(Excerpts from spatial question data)
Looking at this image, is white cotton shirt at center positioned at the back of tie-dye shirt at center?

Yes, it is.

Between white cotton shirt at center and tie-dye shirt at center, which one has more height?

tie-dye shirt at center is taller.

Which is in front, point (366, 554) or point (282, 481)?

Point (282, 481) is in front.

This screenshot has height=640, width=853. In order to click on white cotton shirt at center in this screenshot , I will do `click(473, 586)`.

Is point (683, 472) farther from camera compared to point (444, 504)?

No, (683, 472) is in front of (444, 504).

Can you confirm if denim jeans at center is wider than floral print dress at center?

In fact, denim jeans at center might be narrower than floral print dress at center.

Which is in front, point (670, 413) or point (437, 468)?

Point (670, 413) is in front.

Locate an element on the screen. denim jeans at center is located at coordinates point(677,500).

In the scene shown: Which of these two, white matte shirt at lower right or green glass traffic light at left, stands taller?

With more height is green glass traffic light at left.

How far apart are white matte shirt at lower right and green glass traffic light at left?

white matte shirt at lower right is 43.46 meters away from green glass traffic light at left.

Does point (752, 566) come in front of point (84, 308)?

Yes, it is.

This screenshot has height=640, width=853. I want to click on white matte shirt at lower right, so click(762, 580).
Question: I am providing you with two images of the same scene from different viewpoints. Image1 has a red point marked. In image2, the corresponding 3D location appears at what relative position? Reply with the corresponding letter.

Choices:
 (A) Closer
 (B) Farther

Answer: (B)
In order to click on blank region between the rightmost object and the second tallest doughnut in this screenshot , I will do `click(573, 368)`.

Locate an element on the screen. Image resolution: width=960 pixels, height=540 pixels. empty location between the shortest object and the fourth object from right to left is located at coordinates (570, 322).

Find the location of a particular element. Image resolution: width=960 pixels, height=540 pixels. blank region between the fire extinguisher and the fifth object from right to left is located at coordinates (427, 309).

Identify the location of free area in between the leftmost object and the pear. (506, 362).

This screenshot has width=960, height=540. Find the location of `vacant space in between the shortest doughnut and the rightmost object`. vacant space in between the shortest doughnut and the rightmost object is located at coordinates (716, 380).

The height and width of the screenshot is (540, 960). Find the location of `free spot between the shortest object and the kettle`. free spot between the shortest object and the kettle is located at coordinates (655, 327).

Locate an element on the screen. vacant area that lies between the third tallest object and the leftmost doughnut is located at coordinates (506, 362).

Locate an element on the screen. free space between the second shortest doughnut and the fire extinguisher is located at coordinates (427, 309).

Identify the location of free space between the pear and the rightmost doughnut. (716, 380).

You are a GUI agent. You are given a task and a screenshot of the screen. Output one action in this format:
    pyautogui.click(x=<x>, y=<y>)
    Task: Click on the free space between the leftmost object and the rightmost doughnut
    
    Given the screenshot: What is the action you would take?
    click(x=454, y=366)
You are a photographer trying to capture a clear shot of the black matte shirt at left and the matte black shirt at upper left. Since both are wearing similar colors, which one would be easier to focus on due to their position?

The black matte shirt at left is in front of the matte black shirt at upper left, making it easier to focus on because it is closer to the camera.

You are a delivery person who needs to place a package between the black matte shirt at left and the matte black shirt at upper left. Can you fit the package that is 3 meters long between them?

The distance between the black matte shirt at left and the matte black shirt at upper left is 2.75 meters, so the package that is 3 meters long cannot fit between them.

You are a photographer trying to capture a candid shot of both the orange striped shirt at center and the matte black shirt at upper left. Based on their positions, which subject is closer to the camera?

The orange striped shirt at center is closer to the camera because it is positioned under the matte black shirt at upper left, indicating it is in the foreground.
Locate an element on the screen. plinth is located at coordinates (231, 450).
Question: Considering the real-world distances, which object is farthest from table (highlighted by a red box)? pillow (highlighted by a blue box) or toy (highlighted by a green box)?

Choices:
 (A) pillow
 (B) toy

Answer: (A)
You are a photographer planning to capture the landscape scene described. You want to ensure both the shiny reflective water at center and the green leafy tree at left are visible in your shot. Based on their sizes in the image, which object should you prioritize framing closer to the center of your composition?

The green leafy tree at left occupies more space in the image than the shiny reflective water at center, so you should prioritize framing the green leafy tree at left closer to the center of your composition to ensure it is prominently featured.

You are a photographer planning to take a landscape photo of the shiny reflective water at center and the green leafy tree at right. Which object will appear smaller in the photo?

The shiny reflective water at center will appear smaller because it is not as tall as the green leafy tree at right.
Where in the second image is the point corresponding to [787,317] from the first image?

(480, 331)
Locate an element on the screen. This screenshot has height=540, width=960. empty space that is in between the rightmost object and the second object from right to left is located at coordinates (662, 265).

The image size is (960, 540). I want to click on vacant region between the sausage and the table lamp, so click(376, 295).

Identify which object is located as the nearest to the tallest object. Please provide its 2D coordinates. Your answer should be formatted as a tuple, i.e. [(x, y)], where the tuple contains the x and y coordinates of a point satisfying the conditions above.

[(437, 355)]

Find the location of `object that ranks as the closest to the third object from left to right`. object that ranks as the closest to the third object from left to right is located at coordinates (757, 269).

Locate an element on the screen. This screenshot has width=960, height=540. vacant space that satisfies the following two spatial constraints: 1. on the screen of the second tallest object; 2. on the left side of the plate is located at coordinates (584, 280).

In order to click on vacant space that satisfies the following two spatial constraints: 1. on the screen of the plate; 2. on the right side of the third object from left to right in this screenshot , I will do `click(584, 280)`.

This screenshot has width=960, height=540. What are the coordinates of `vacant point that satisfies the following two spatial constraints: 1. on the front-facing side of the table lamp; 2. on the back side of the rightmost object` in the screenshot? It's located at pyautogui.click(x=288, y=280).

#### INSTRUCTIONS TO FOLLOW
Reproduce the whole listing above word for word, changing nothing.

#### WRITTEN REPLY
Looking at this image, is white cotton shirt at center positioned at the back of tie-dye shirt at center?

Yes, it is.

Between white cotton shirt at center and tie-dye shirt at center, which one has more height?

tie-dye shirt at center is taller.

Which is in front, point (366, 554) or point (282, 481)?

Point (282, 481) is in front.

This screenshot has height=640, width=853. In order to click on white cotton shirt at center in this screenshot , I will do `click(473, 586)`.

Is point (683, 472) farther from camera compared to point (444, 504)?

No, (683, 472) is in front of (444, 504).

Can you confirm if denim jeans at center is wider than floral print dress at center?

In fact, denim jeans at center might be narrower than floral print dress at center.

Which is in front, point (670, 413) or point (437, 468)?

Point (670, 413) is in front.

Locate an element on the screen. denim jeans at center is located at coordinates point(677,500).

In the scene shown: Which of these two, white matte shirt at lower right or green glass traffic light at left, stands taller?

With more height is green glass traffic light at left.

How far apart are white matte shirt at lower right and green glass traffic light at left?

white matte shirt at lower right is 43.46 meters away from green glass traffic light at left.

Does point (752, 566) come in front of point (84, 308)?

Yes, it is.

This screenshot has height=640, width=853. I want to click on white matte shirt at lower right, so click(762, 580).
Question: I am providing you with two images of the same scene from different viewpoints. Image1 has a red point marked. In image2, the corresponding 3D location appears at what relative position? Reply with the corresponding letter.

Choices:
 (A) Closer
 (B) Farther

Answer: (B)
In order to click on blank region between the rightmost object and the second tallest doughnut in this screenshot , I will do `click(573, 368)`.

Locate an element on the screen. Image resolution: width=960 pixels, height=540 pixels. empty location between the shortest object and the fourth object from right to left is located at coordinates (570, 322).

Find the location of a particular element. Image resolution: width=960 pixels, height=540 pixels. blank region between the fire extinguisher and the fifth object from right to left is located at coordinates (427, 309).

Identify the location of free area in between the leftmost object and the pear. (506, 362).

This screenshot has width=960, height=540. Find the location of `vacant space in between the shortest doughnut and the rightmost object`. vacant space in between the shortest doughnut and the rightmost object is located at coordinates (716, 380).

The height and width of the screenshot is (540, 960). Find the location of `free spot between the shortest object and the kettle`. free spot between the shortest object and the kettle is located at coordinates (655, 327).

Locate an element on the screen. vacant area that lies between the third tallest object and the leftmost doughnut is located at coordinates (506, 362).

Locate an element on the screen. free space between the second shortest doughnut and the fire extinguisher is located at coordinates (427, 309).

Identify the location of free space between the pear and the rightmost doughnut. (716, 380).

You are a GUI agent. You are given a task and a screenshot of the screen. Output one action in this format:
    pyautogui.click(x=<x>, y=<y>)
    Task: Click on the free space between the leftmost object and the rightmost doughnut
    
    Given the screenshot: What is the action you would take?
    click(x=454, y=366)
You are a photographer trying to capture a clear shot of the black matte shirt at left and the matte black shirt at upper left. Since both are wearing similar colors, which one would be easier to focus on due to their position?

The black matte shirt at left is in front of the matte black shirt at upper left, making it easier to focus on because it is closer to the camera.

You are a delivery person who needs to place a package between the black matte shirt at left and the matte black shirt at upper left. Can you fit the package that is 3 meters long between them?

The distance between the black matte shirt at left and the matte black shirt at upper left is 2.75 meters, so the package that is 3 meters long cannot fit between them.

You are a photographer trying to capture a candid shot of both the orange striped shirt at center and the matte black shirt at upper left. Based on their positions, which subject is closer to the camera?

The orange striped shirt at center is closer to the camera because it is positioned under the matte black shirt at upper left, indicating it is in the foreground.
Locate an element on the screen. plinth is located at coordinates (231, 450).
Question: Considering the real-world distances, which object is farthest from table (highlighted by a red box)? pillow (highlighted by a blue box) or toy (highlighted by a green box)?

Choices:
 (A) pillow
 (B) toy

Answer: (A)
You are a photographer planning to capture the landscape scene described. You want to ensure both the shiny reflective water at center and the green leafy tree at left are visible in your shot. Based on their sizes in the image, which object should you prioritize framing closer to the center of your composition?

The green leafy tree at left occupies more space in the image than the shiny reflective water at center, so you should prioritize framing the green leafy tree at left closer to the center of your composition to ensure it is prominently featured.

You are a photographer planning to take a landscape photo of the shiny reflective water at center and the green leafy tree at right. Which object will appear smaller in the photo?

The shiny reflective water at center will appear smaller because it is not as tall as the green leafy tree at right.
Where in the second image is the point corresponding to [787,317] from the first image?

(480, 331)
Locate an element on the screen. This screenshot has height=540, width=960. empty space that is in between the rightmost object and the second object from right to left is located at coordinates (662, 265).

The image size is (960, 540). I want to click on vacant region between the sausage and the table lamp, so click(376, 295).

Identify which object is located as the nearest to the tallest object. Please provide its 2D coordinates. Your answer should be formatted as a tuple, i.e. [(x, y)], where the tuple contains the x and y coordinates of a point satisfying the conditions above.

[(437, 355)]

Find the location of `object that ranks as the closest to the third object from left to right`. object that ranks as the closest to the third object from left to right is located at coordinates (757, 269).

Locate an element on the screen. This screenshot has width=960, height=540. vacant space that satisfies the following two spatial constraints: 1. on the screen of the second tallest object; 2. on the left side of the plate is located at coordinates (584, 280).

In order to click on vacant space that satisfies the following two spatial constraints: 1. on the screen of the plate; 2. on the right side of the third object from left to right in this screenshot , I will do `click(584, 280)`.

This screenshot has width=960, height=540. What are the coordinates of `vacant point that satisfies the following two spatial constraints: 1. on the front-facing side of the table lamp; 2. on the back side of the rightmost object` in the screenshot? It's located at pyautogui.click(x=288, y=280).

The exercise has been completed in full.